→ STORED DATA:
----

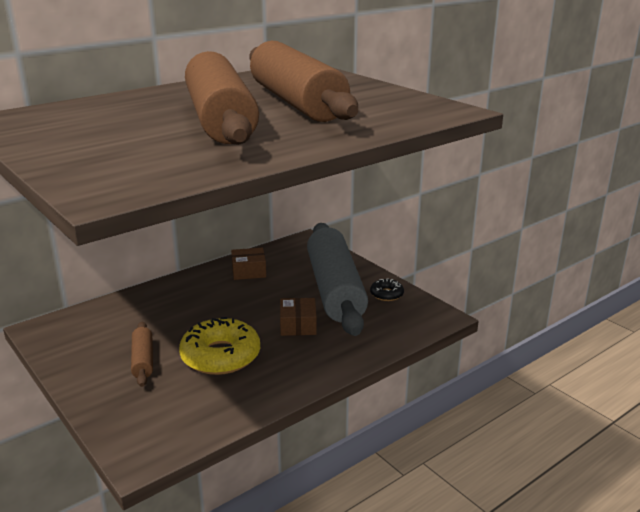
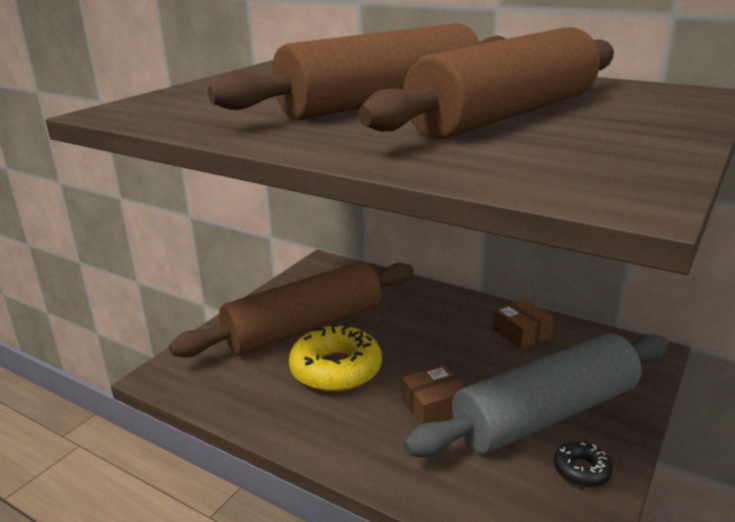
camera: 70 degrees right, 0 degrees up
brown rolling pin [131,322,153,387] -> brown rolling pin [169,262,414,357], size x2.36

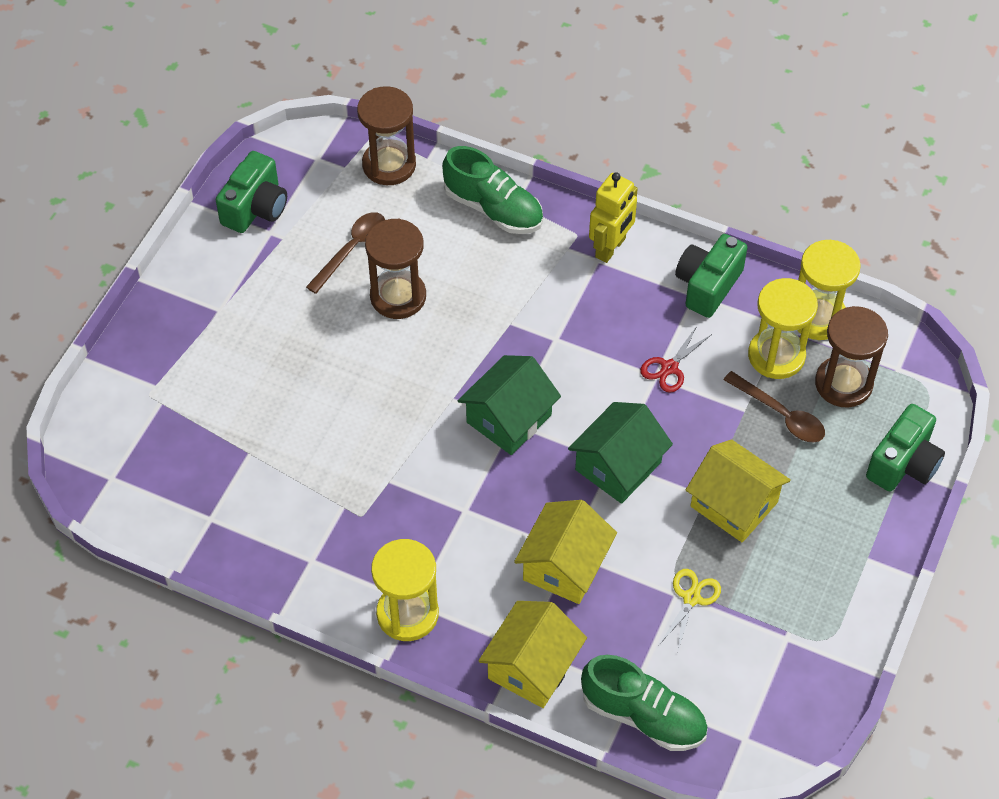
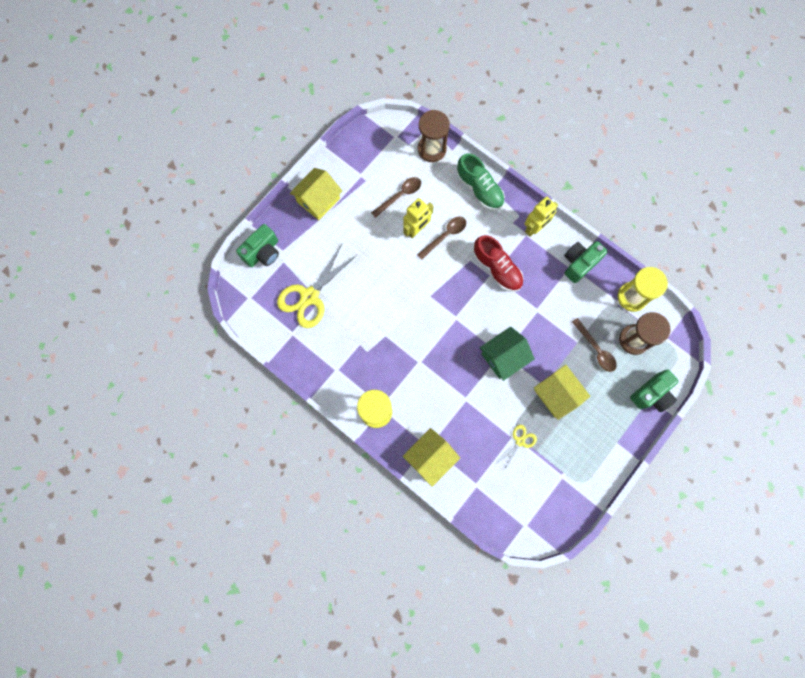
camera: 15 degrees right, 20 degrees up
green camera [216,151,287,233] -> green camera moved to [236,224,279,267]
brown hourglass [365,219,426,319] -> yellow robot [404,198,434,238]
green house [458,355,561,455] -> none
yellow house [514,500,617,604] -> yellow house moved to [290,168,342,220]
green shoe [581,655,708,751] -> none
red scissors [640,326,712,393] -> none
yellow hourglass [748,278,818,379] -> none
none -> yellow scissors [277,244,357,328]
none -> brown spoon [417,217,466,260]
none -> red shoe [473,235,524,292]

----

Each line of the records that holds the word "camera" should be copied out.

→ FINAL ANSWER:
camera: 70 degrees right, 0 degrees up
camera: 15 degrees right, 20 degrees up
green camera [216,151,287,233] -> green camera moved to [236,224,279,267]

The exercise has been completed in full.